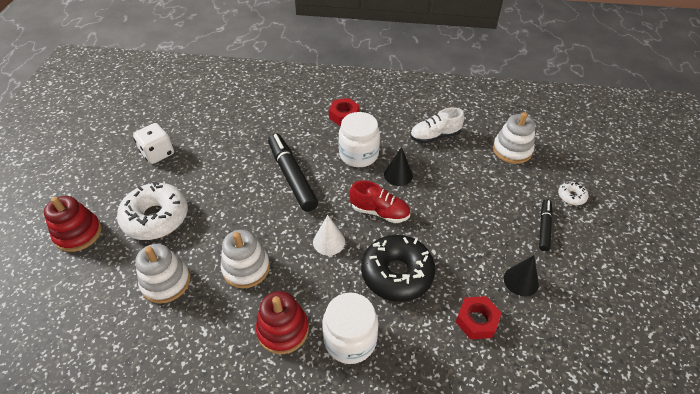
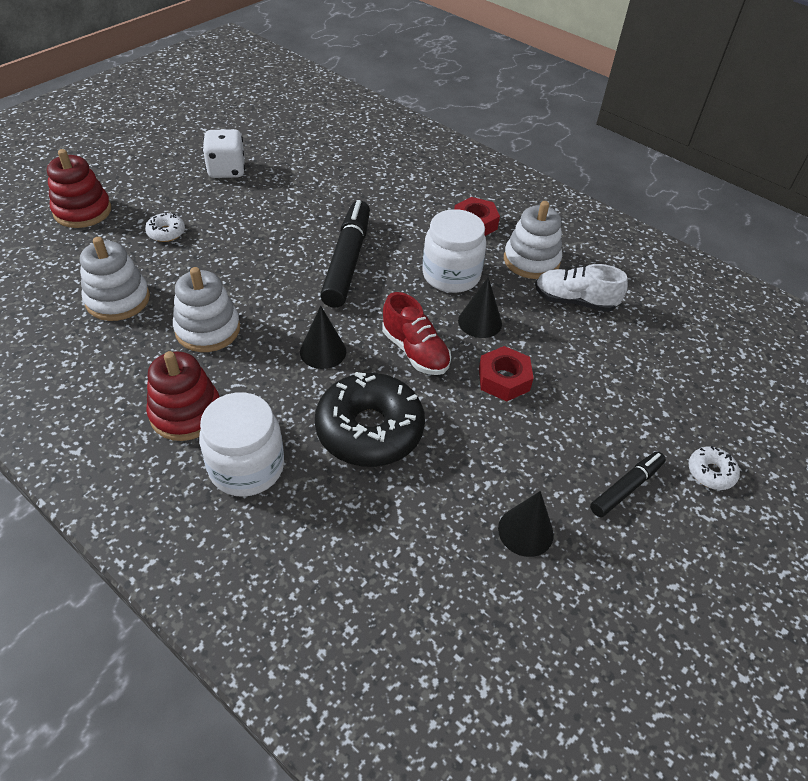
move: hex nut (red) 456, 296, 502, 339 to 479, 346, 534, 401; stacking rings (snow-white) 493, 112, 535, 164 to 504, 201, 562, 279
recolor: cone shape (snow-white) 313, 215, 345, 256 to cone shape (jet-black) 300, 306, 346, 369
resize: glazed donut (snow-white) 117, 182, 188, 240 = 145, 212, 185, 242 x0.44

#### WHAT THE EXERCISE ASKS
Restate the listing word for word and drop the pictures.

#### ANSWER TO THIS TASK
move: hex nut (red) 456, 296, 502, 339 to 479, 346, 534, 401; stacking rings (snow-white) 493, 112, 535, 164 to 504, 201, 562, 279
recolor: cone shape (snow-white) 313, 215, 345, 256 to cone shape (jet-black) 300, 306, 346, 369
resize: glazed donut (snow-white) 117, 182, 188, 240 = 145, 212, 185, 242 x0.44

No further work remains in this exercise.